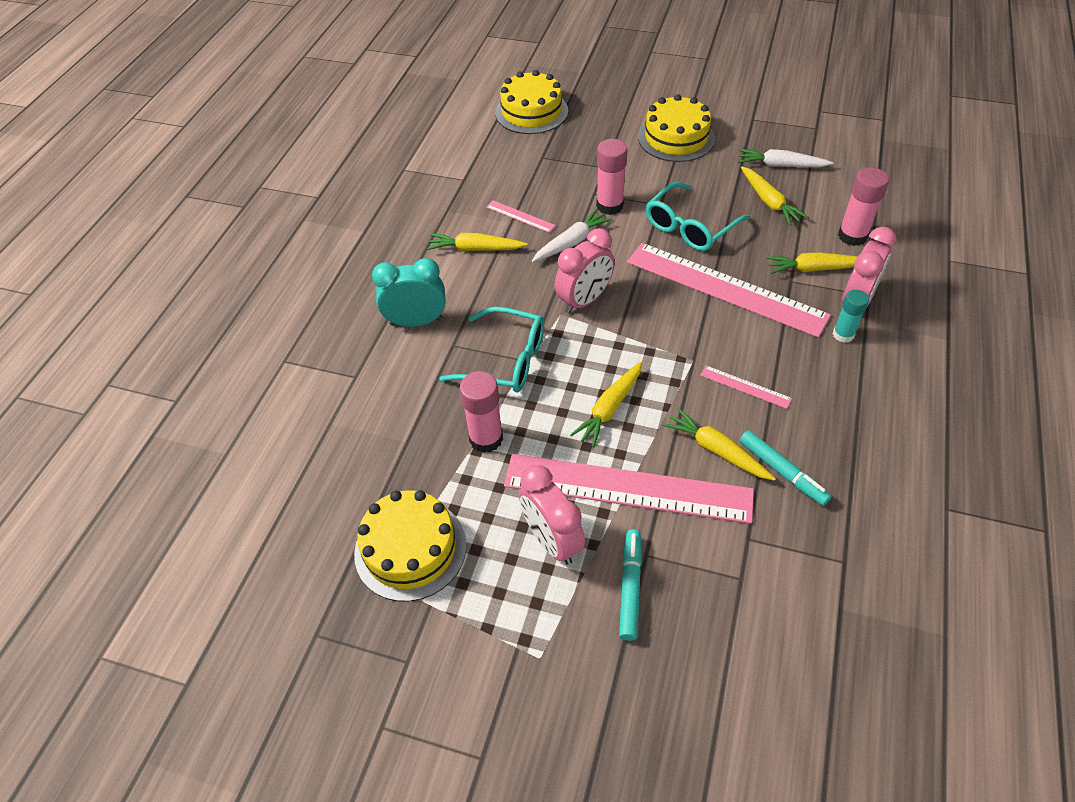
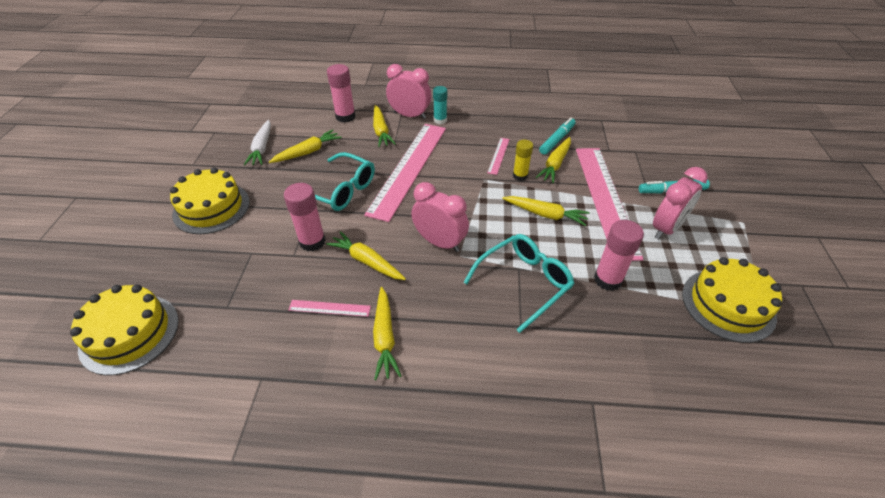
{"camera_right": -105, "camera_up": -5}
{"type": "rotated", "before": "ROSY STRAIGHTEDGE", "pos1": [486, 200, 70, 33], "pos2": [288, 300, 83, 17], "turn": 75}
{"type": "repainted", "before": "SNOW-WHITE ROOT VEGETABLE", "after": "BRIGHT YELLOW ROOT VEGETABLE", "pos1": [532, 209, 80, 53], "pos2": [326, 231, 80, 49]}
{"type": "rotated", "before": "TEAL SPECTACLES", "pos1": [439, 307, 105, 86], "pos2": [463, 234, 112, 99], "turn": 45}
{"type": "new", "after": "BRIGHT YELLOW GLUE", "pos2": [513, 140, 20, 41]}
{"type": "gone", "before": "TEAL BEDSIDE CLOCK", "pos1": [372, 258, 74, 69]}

▶ _Task details_: Each line above that contains the string "after" should be identified and copied.

▶ _Written answer_:
{"type": "repainted", "before": "SNOW-WHITE ROOT VEGETABLE", "after": "BRIGHT YELLOW ROOT VEGETABLE", "pos1": [532, 209, 80, 53], "pos2": [326, 231, 80, 49]}
{"type": "new", "after": "BRIGHT YELLOW GLUE", "pos2": [513, 140, 20, 41]}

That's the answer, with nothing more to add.